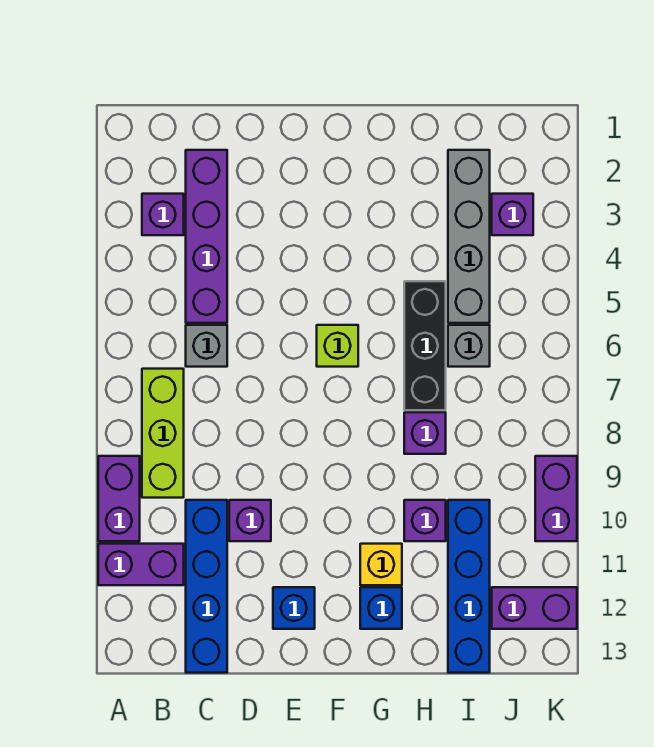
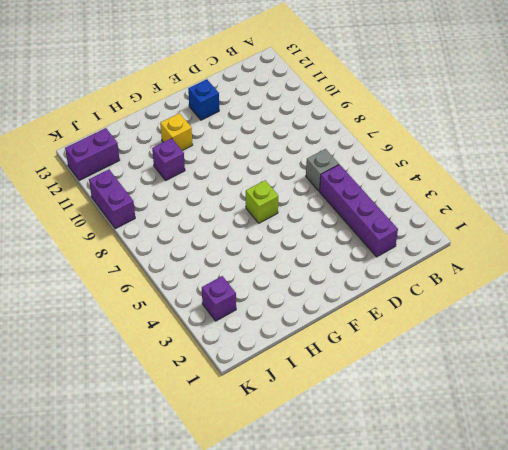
none -> purple 1x2 brick [98,456,140,541]
none -> purple 1x2 brick [98,544,184,585]
none -> purple 1x1 brick [142,194,184,235]

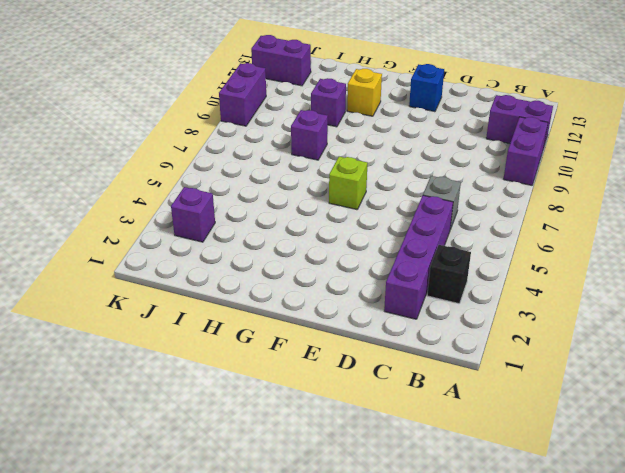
black 1x1 brick [427,245,471,304] -> purple 1x1 brick [142,194,184,235]
none -> lime 1x3 brick [142,369,184,498]
none -> blue 1x4 brick [186,500,227,673]
none -> purple 1x1 brick [229,500,271,541]

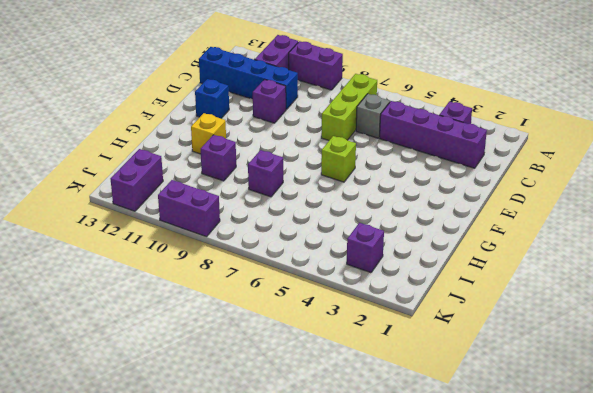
lime 1x3 brick [321,74,377,141] -> lime 1x3 brick turned to [142,369,184,498]
none -> blue 1x1 brick [360,587,402,629]
none -> black 1x3 brick [404,281,446,410]
none -> grey 1x4 brick [448,150,490,323]

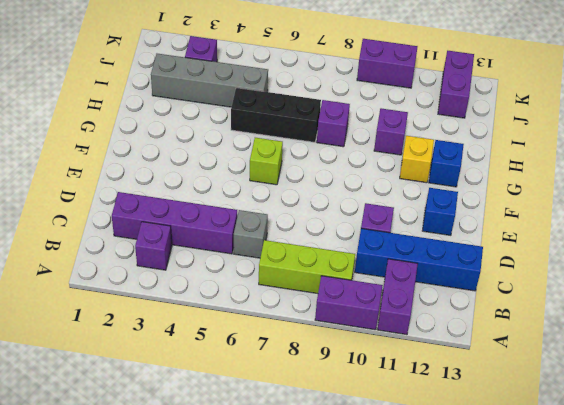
none -> grey 1x1 brick [448,325,490,367]
none -> blue 1x4 brick [448,500,490,673]

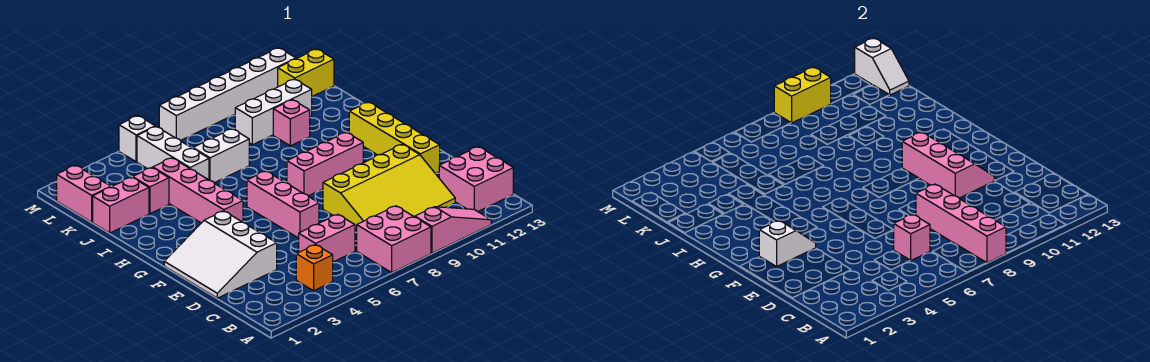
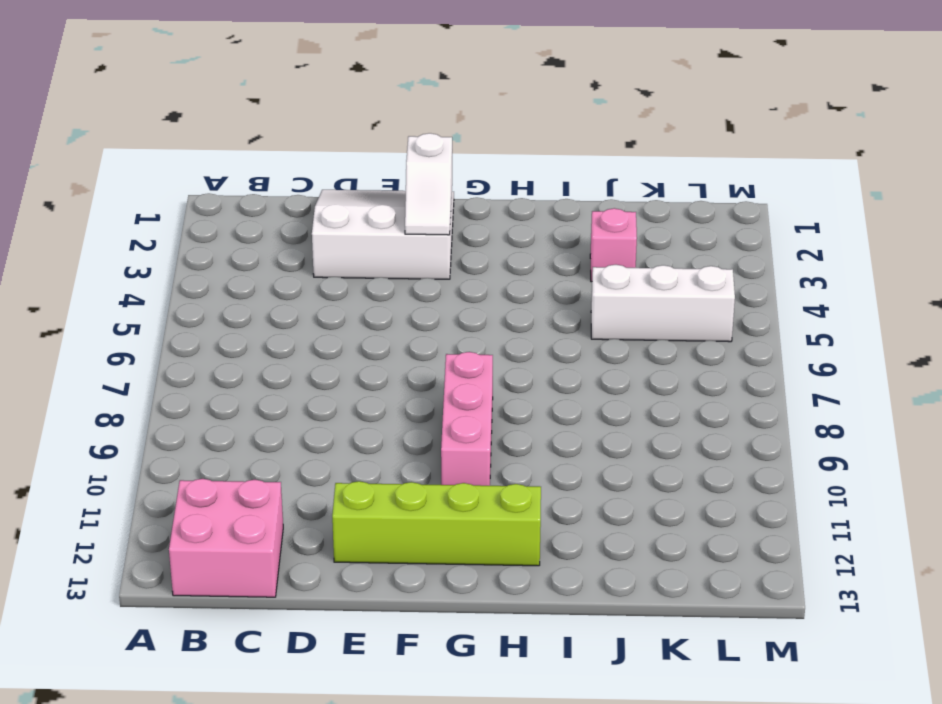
lime 1x4 brick [332,481,541,566] -> yellow 1x4 brick [349,102,440,174]
none -> pink 2x2 brick [357,206,431,272]
none -> pink 1x3 slope [415,207,491,253]
none -> orange 1x1 brick [296,245,333,291]

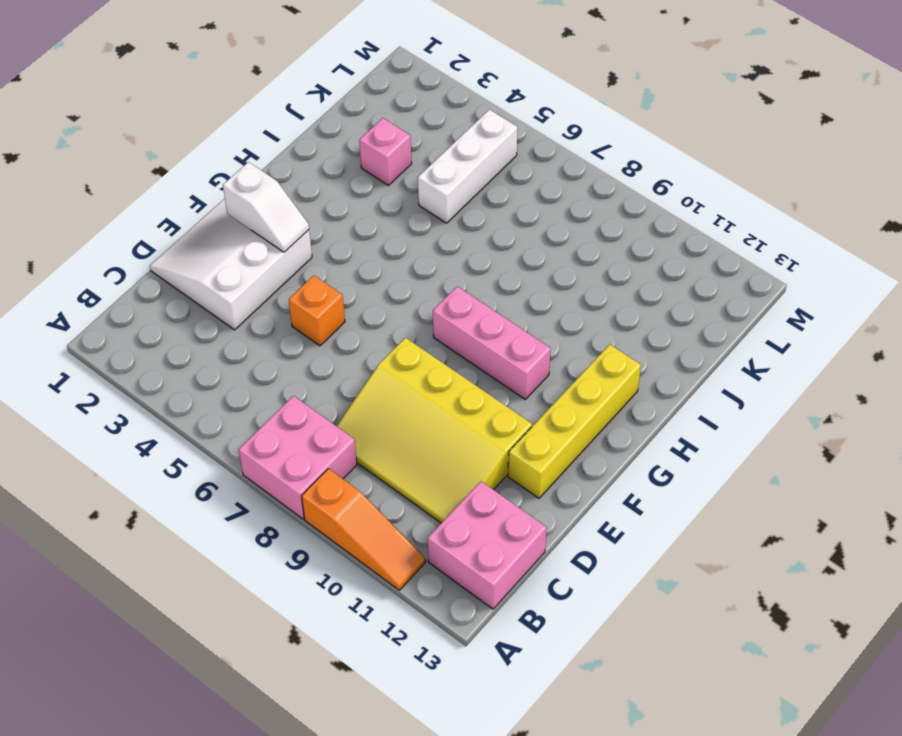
orange 1x3 slope [302,469,426,590] -> pink 1x3 slope [415,207,491,253]
orange 1x1 brick [289,276,345,346] -> orange 1x1 brick moved to [296,245,333,291]
none -> pink 1x2 brick [299,214,355,262]
none -> pink 1x3 brick [247,171,319,238]
none -> pink 1x4 brick [153,158,243,223]

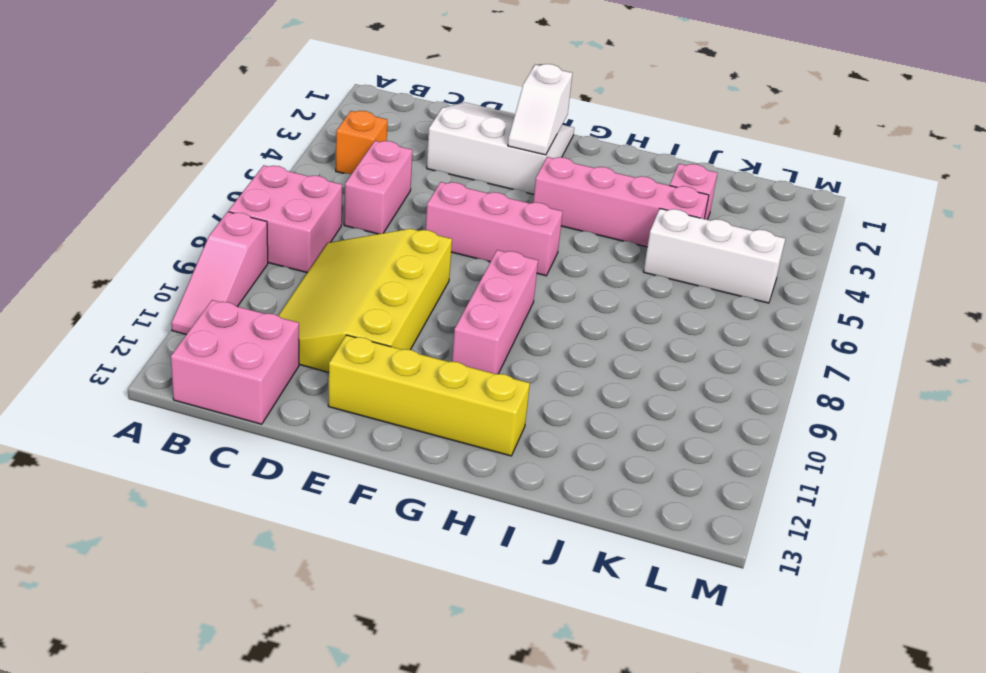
none -> pink 1x2 brick [93,177,149,233]
none -> white 1x2 brick [193,129,249,183]
none -> pink 1x1 brick [273,100,310,146]

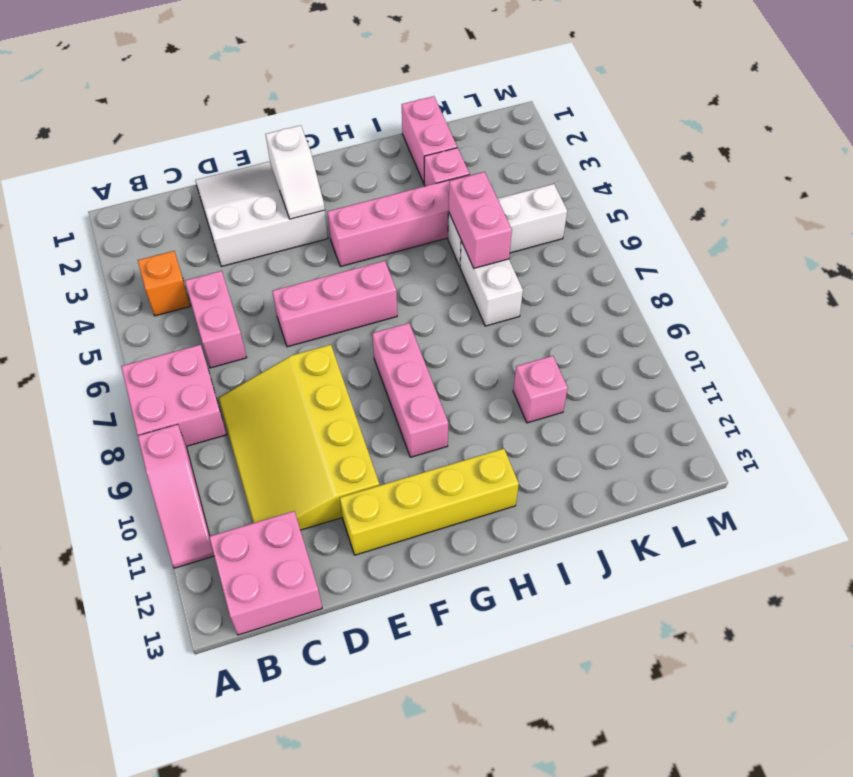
pink 1x2 brick [449,172,512,268] -> pink 1x2 brick turned to [57,165,111,222]
none -> white 1x3 brick [235,79,312,145]
none -> yellow 1x2 brick [278,49,334,96]
none -> white 1x1 brick [119,116,155,162]

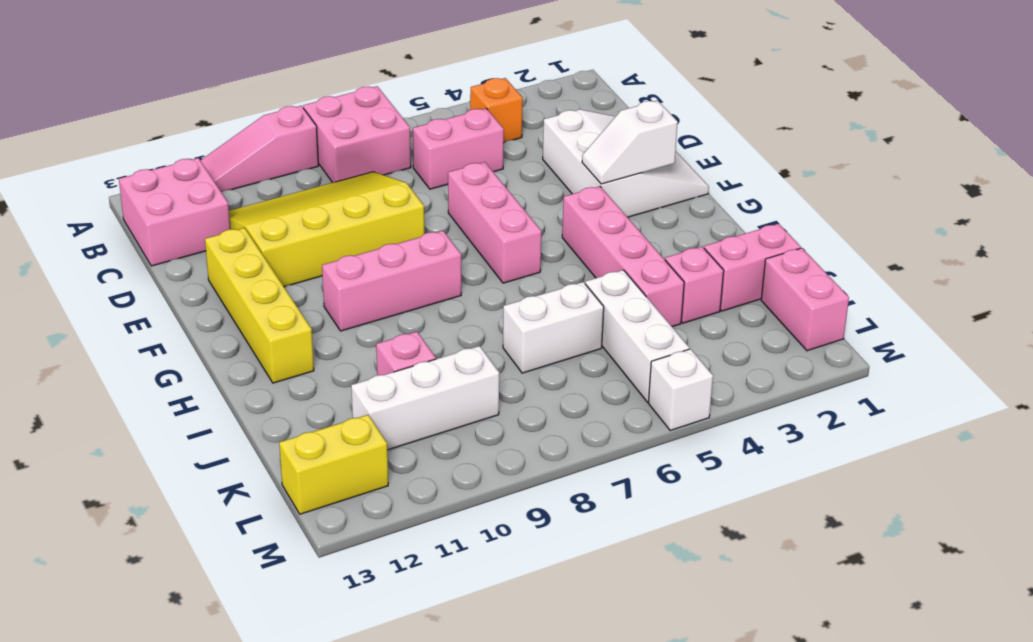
none -> white 1x6 brick [159,48,296,141]
none -> pink 1x4 brick [916,184,1006,263]
none -> pink 1x1 brick [894,214,930,260]

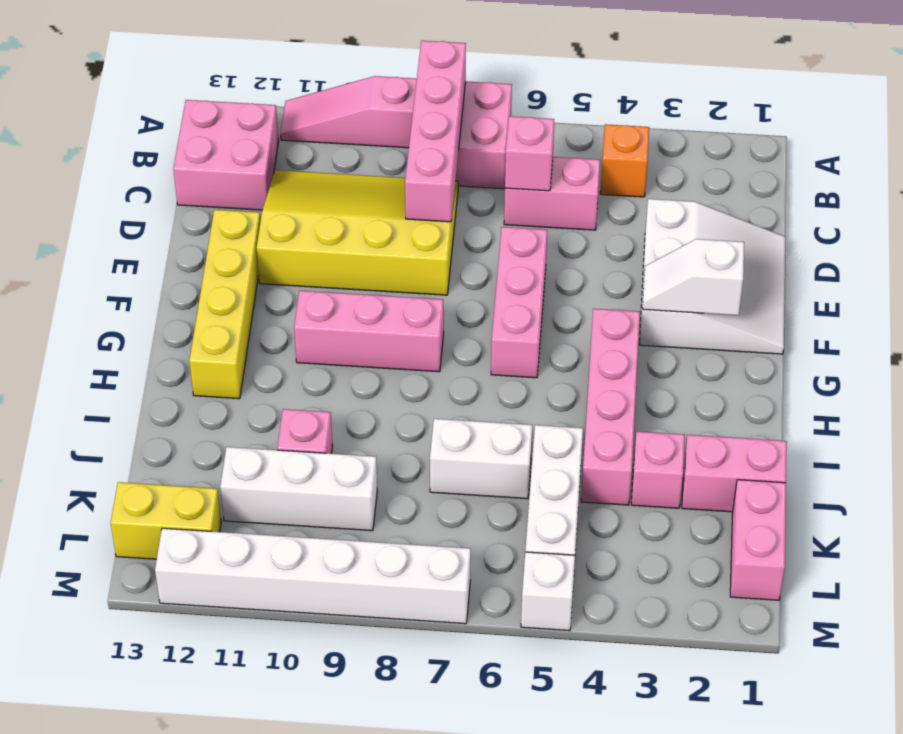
none -> pink 2x3 slope [902,132,994,198]
none -> white 1x2 slope [855,38,909,95]
none -> yellow 1x2 brick [774,67,831,123]

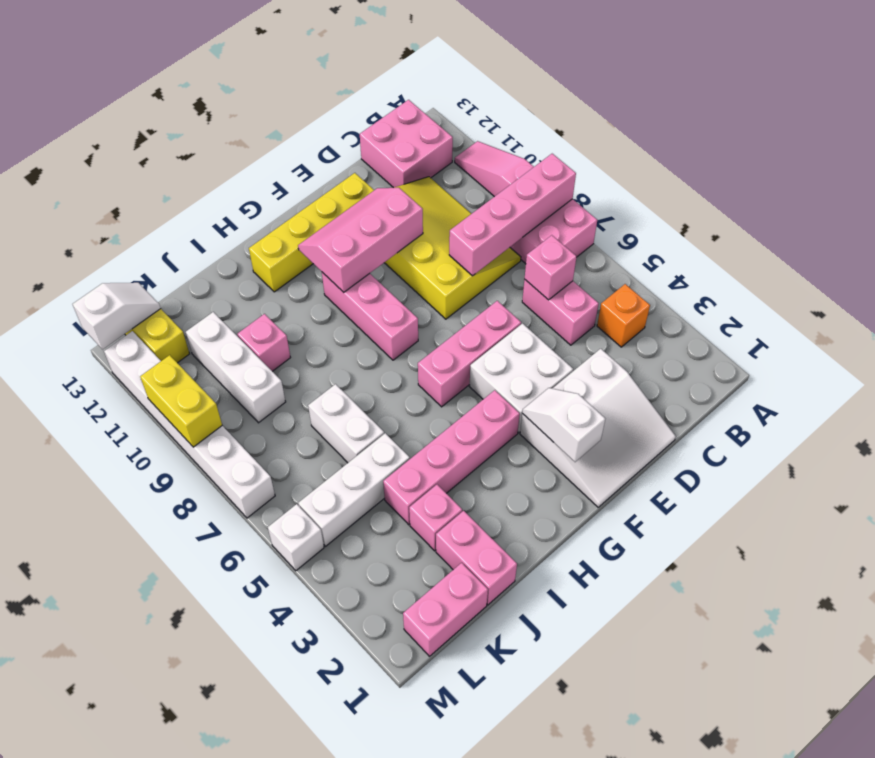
white 2x2 brick [470,324,573,433] -> none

WORK INSTRUCTION: From the data above, copy out every line with the string "slope" in it.

WRITTEN REPLY:
none -> pink 1x3 slope [415,207,491,253]
orange 1x3 slope [302,469,426,590] -> pink 1x3 slope [415,207,491,253]
none -> pink 2x3 slope [902,132,994,198]
none -> white 1x2 slope [855,38,909,95]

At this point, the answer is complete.